** Begin **

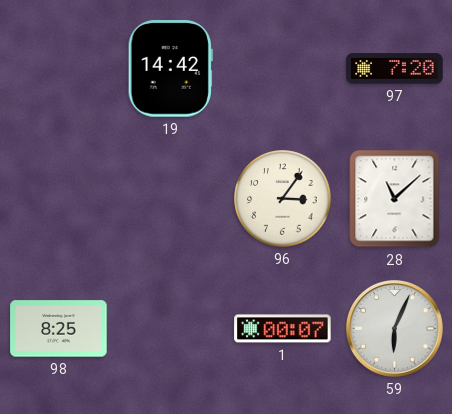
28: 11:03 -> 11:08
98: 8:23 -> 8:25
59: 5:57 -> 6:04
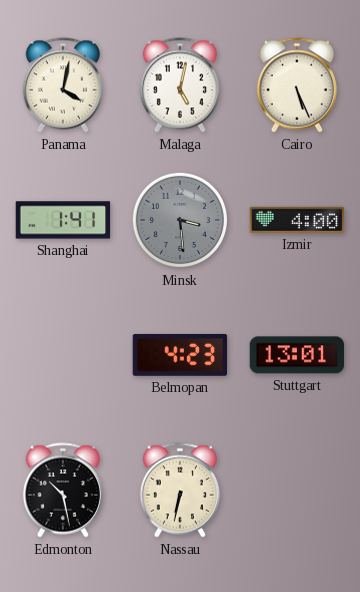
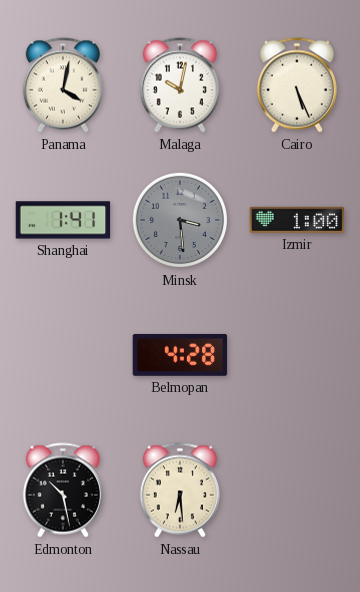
Malaga: 5:02 -> 10:02
Izmir: 4:00 -> 1:00
Belmopan: 4:23 -> 4:28
Stuttgart: 13:01 -> none
Nassau: 6:32 -> 6:29
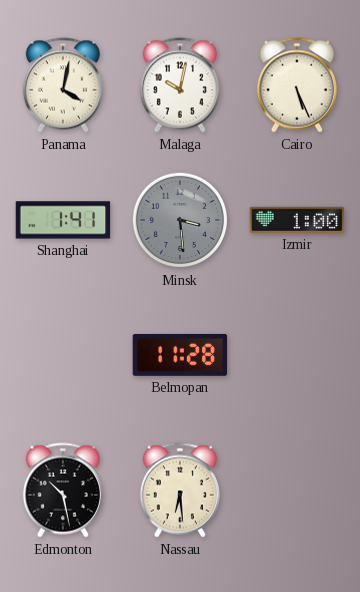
Belmopan: 4:28 -> 11:28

** End **

§ **WHAT IS EXPECTED**:
Put each line of the listing above into a JSON list of strings, one string per line, and leave out blank lines and the pictures.

§ **THE ANSWER**:
[
  "28: 11:03 -> 11:08",
  "98: 8:23 -> 8:25",
  "59: 5:57 -> 6:04",
  "Malaga: 5:02 -> 10:02",
  "Izmir: 4:00 -> 1:00",
  "Belmopan: 4:23 -> 4:28",
  "Stuttgart: 13:01 -> none",
  "Nassau: 6:32 -> 6:29",
  "Belmopan: 4:28 -> 11:28"
]